▶ DATA FOR PROCESSING

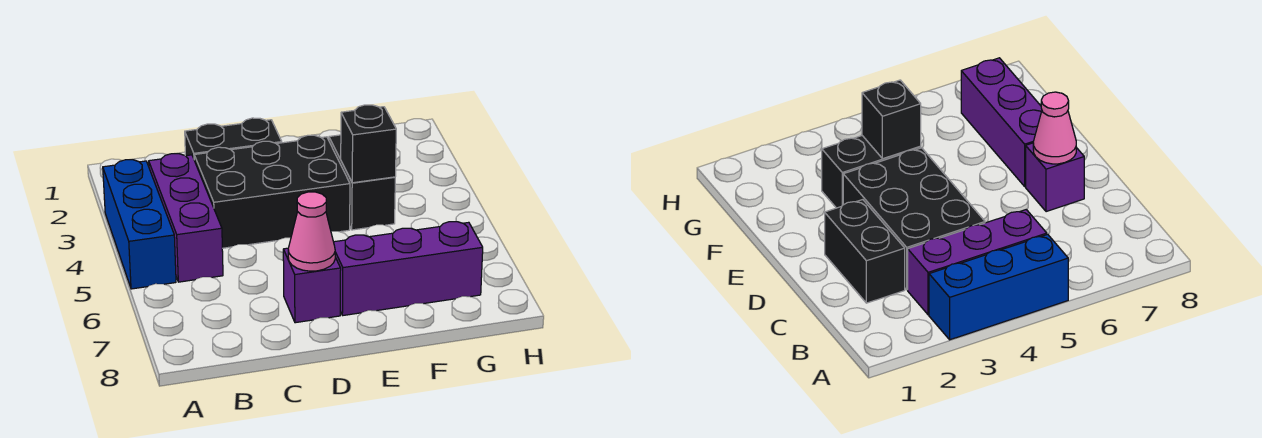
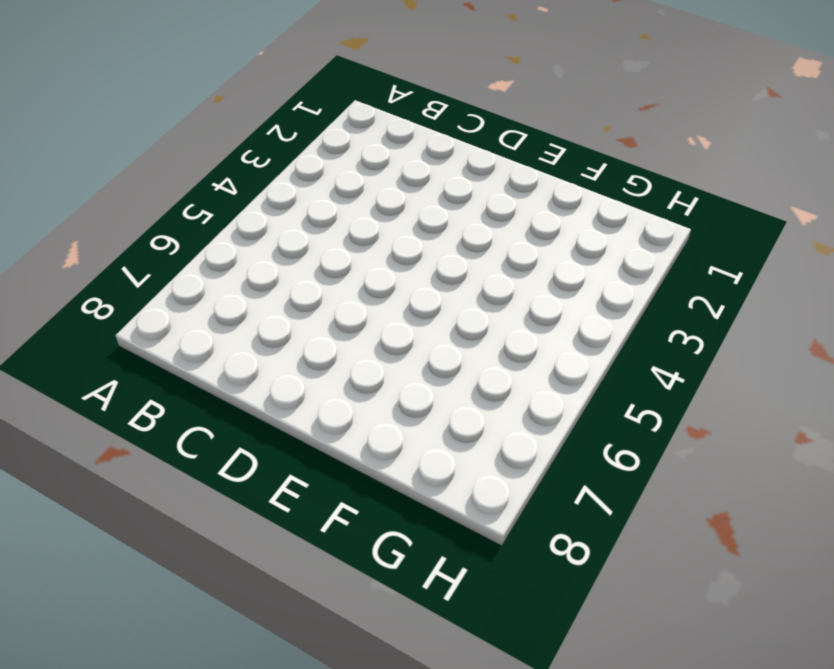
none -> blue brick A3:A5 level 1
none -> purple brick B3:B5 level 1

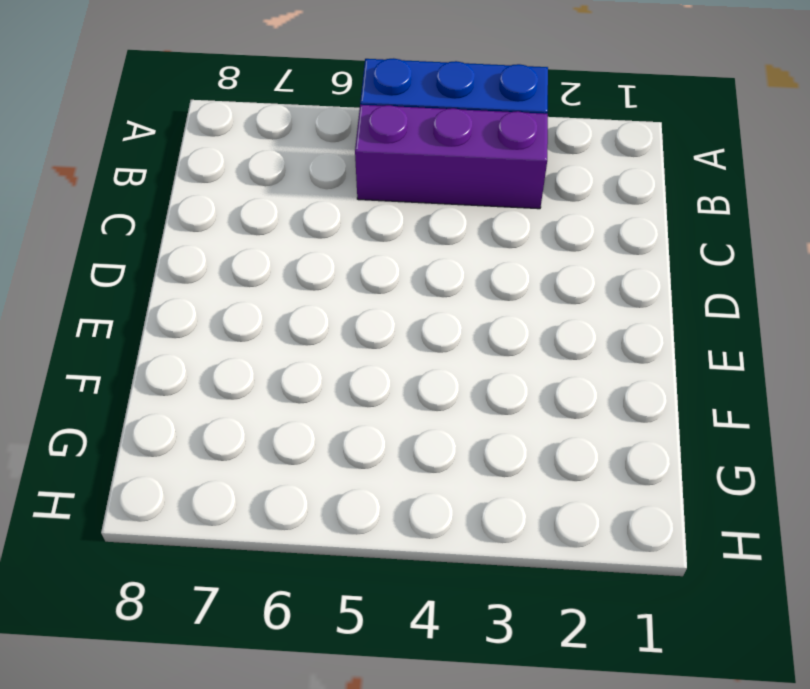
none -> black brick C2:D2 level 1
none -> black brick C3:E4 level 1

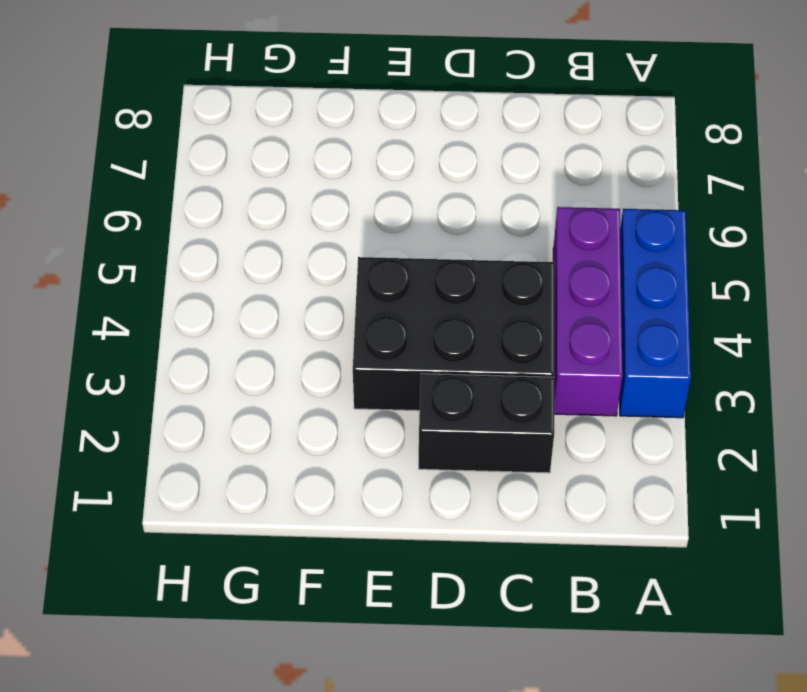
none -> purple brick D7 level 1
none -> purple brick E7:G7 level 1

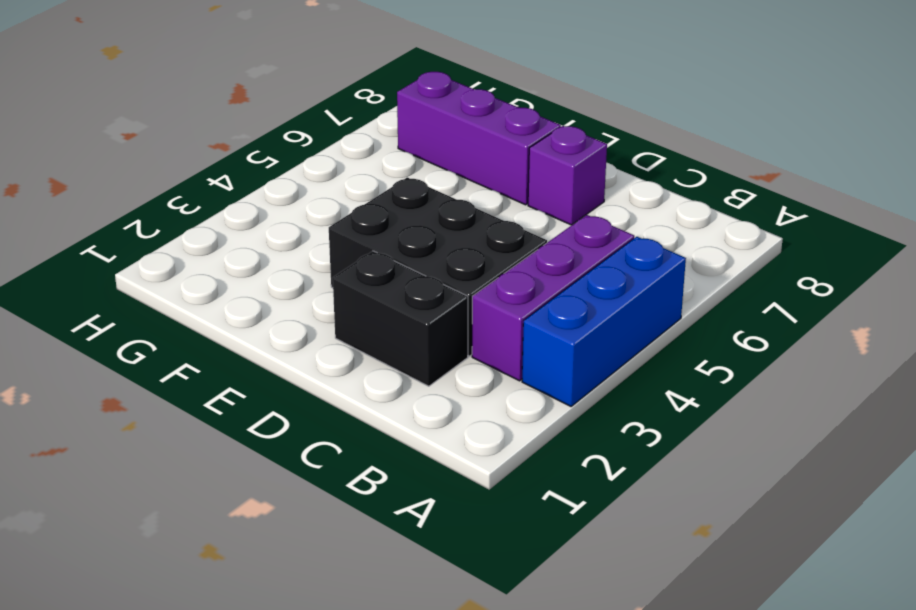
none -> black brick F3:F4 level 1
none -> pink cone D7 level 2

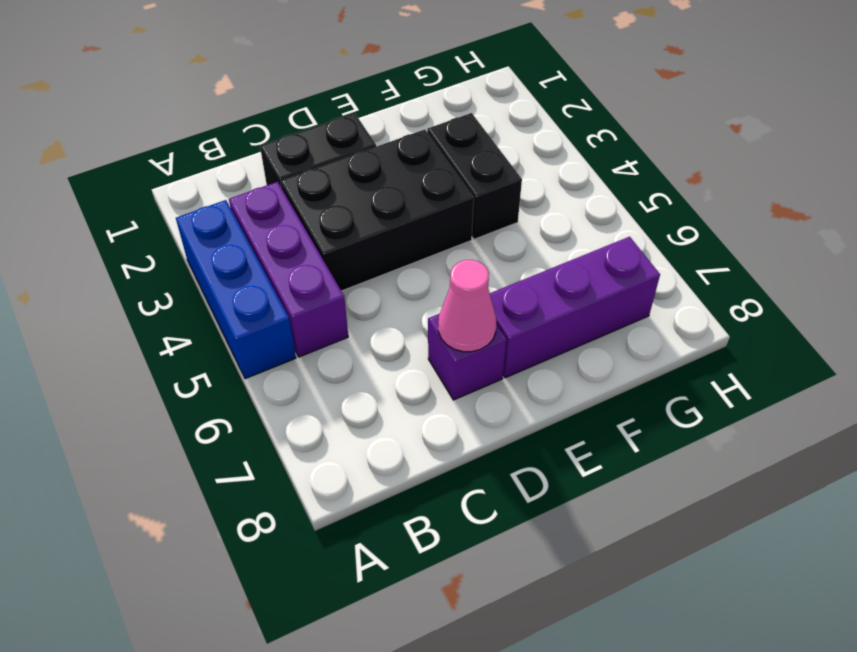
none -> black brick F4 level 2

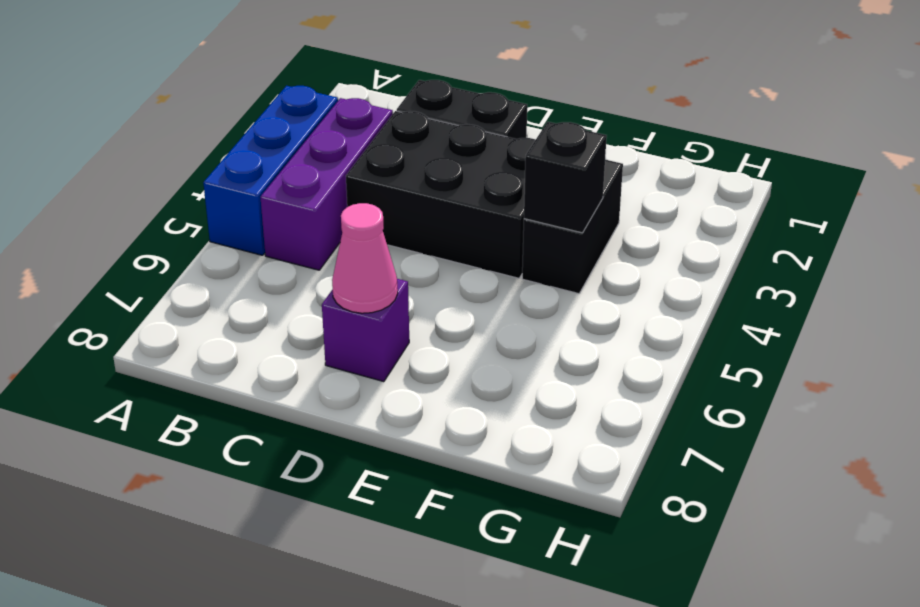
none -> purple brick E7:G7 level 1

▶ WHAT IS NEEDED
Tally up how many lines in the records contain the string "black". Answer with that figure only.

▶ SOLVED EXERCISE
4